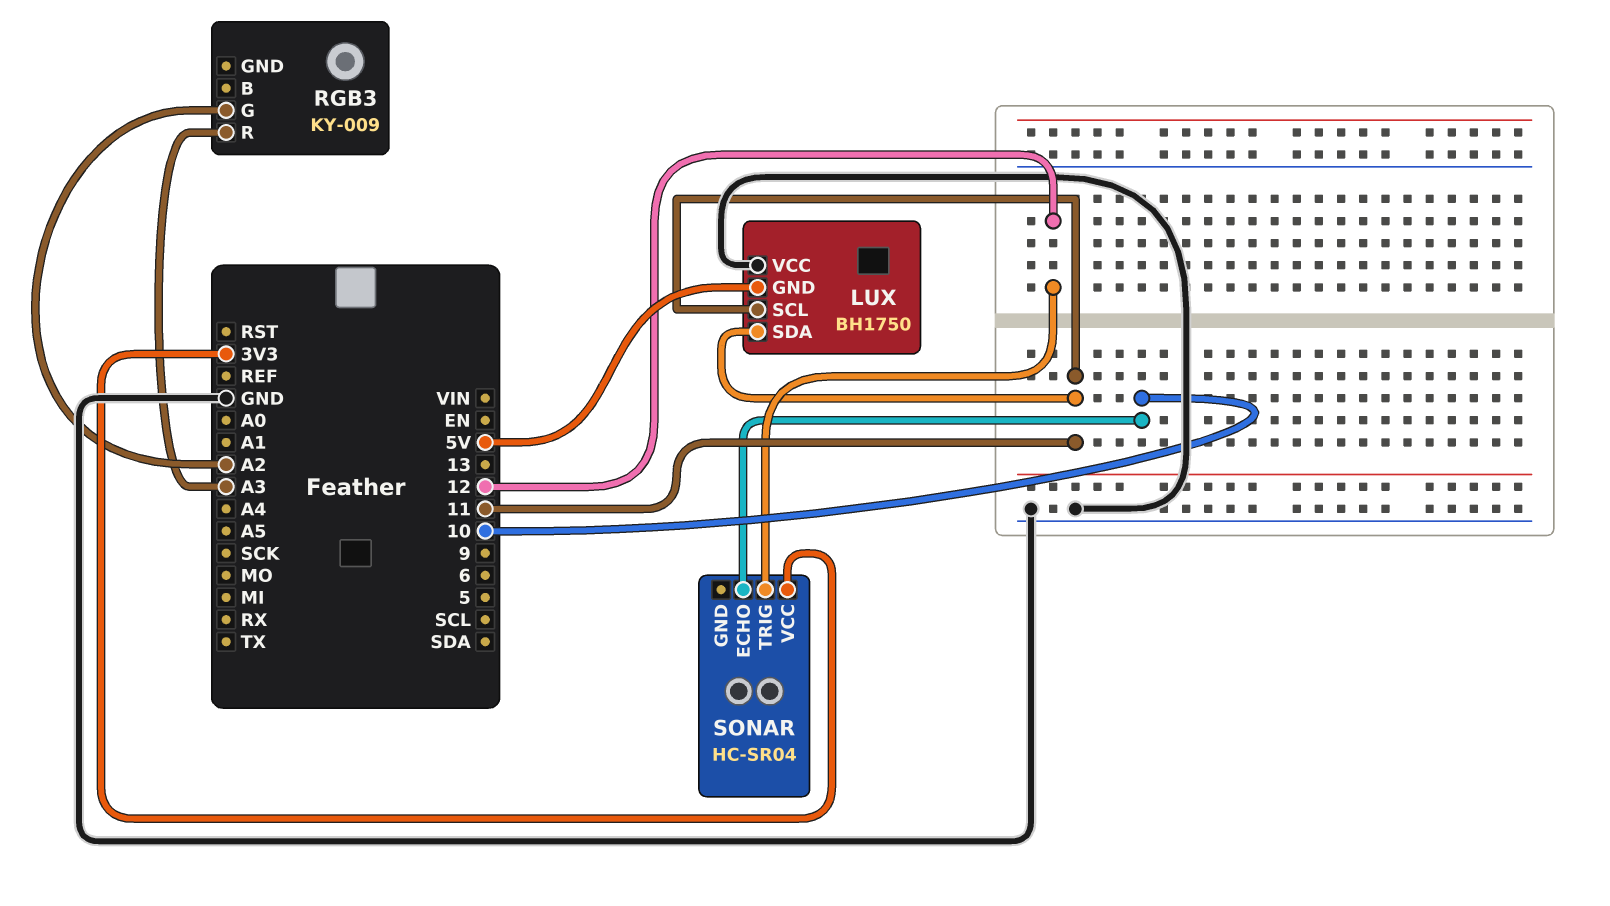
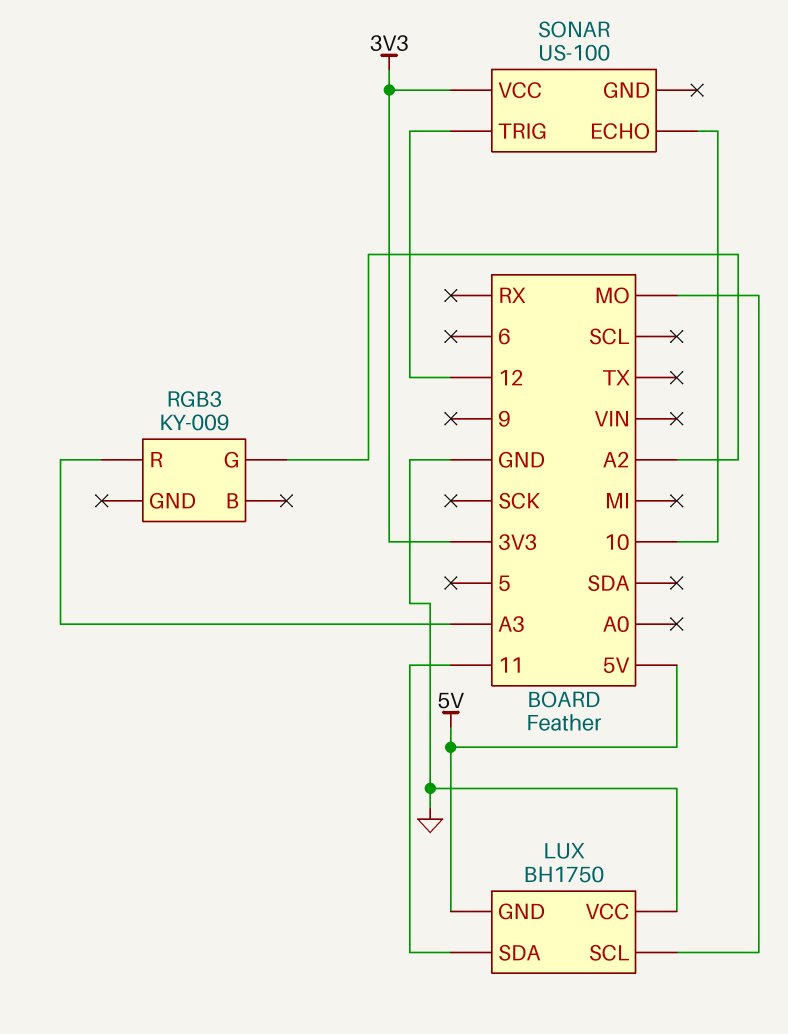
LUX pin SCL: 11 -> MO
SONAR: HC-SR04 -> US-100

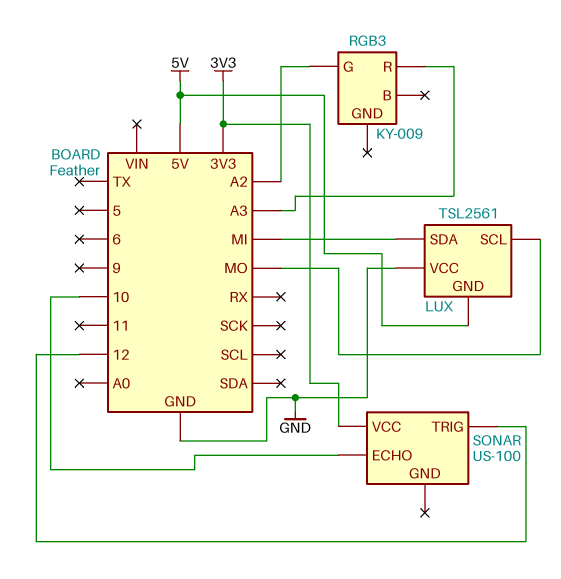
LUX: BH1750 -> TSL2561
LUX pin SDA: 11 -> MI

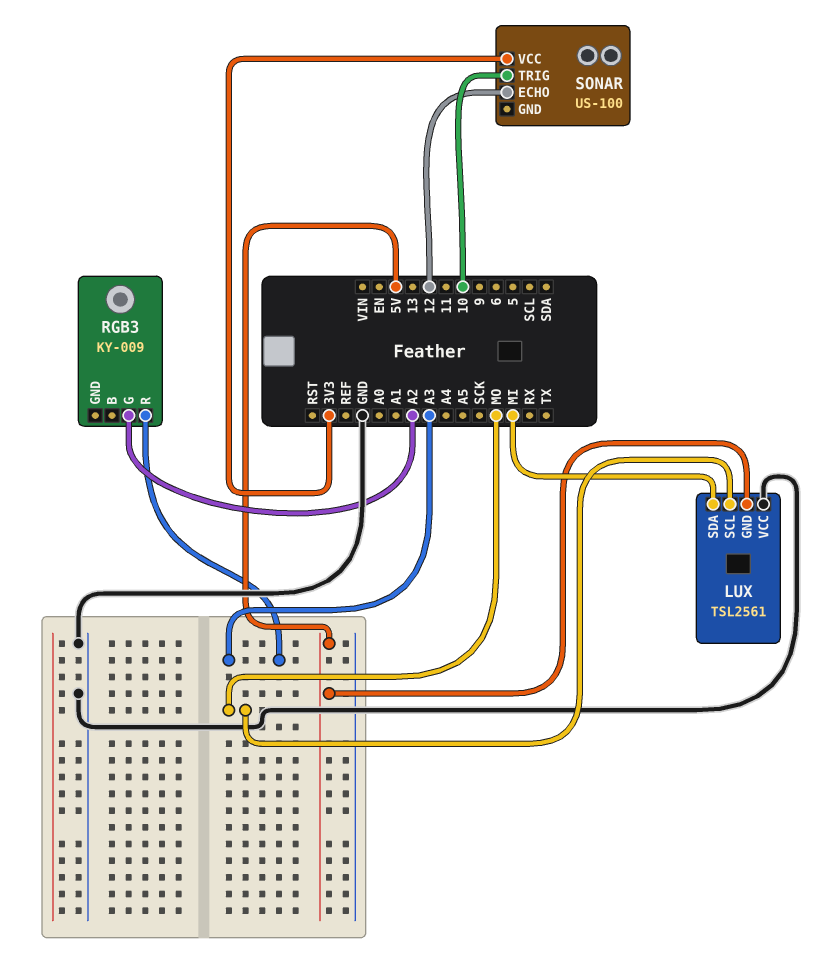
SONAR pin ECHO: 10 -> 12
SONAR pin TRIG: 12 -> 10

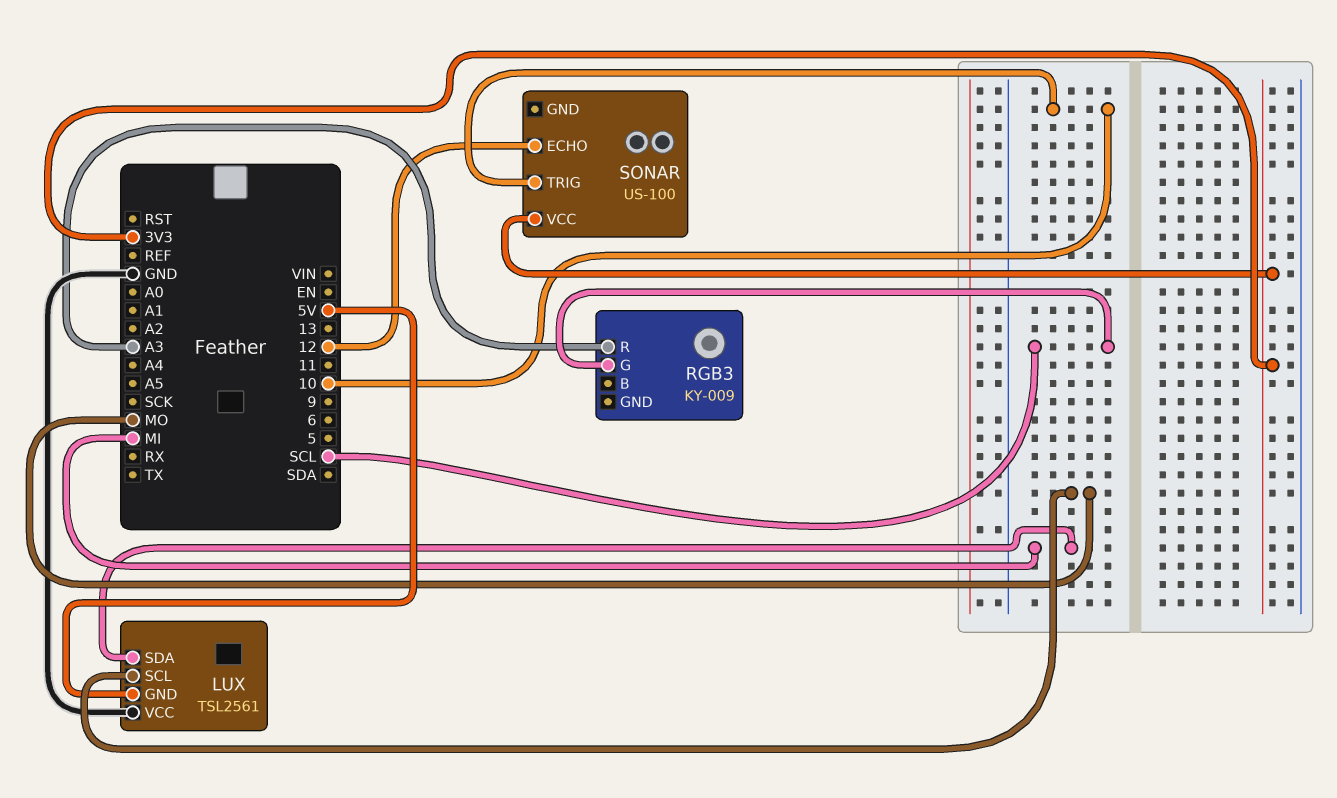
RGB3 pin G: A2 -> SCL

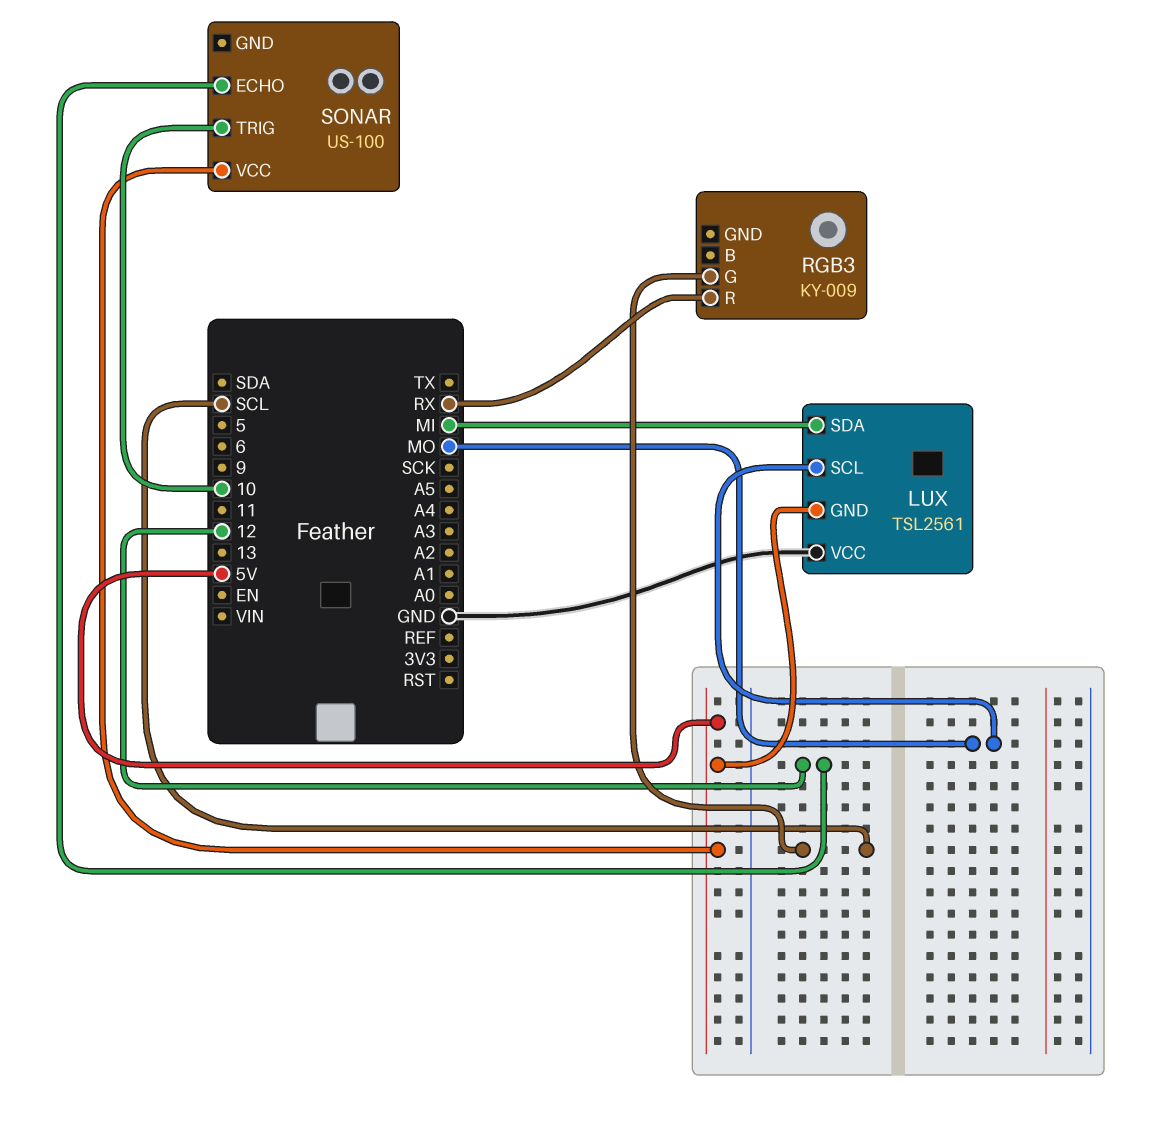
RGB3 pin R: A3 -> RX
SONAR pin VCC: 3V3 -> 5V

#### Directions for this task
Take the lines from the one that contains "SONAR: HC-SR04 -> US-100" down to the last line of the listing above, both included, and set them down exactly, leaving out pictures.

#### Reply to the exercise
SONAR: HC-SR04 -> US-100

LUX: BH1750 -> TSL2561
LUX pin SDA: 11 -> MI

SONAR pin ECHO: 10 -> 12
SONAR pin TRIG: 12 -> 10

RGB3 pin G: A2 -> SCL

RGB3 pin R: A3 -> RX
SONAR pin VCC: 3V3 -> 5V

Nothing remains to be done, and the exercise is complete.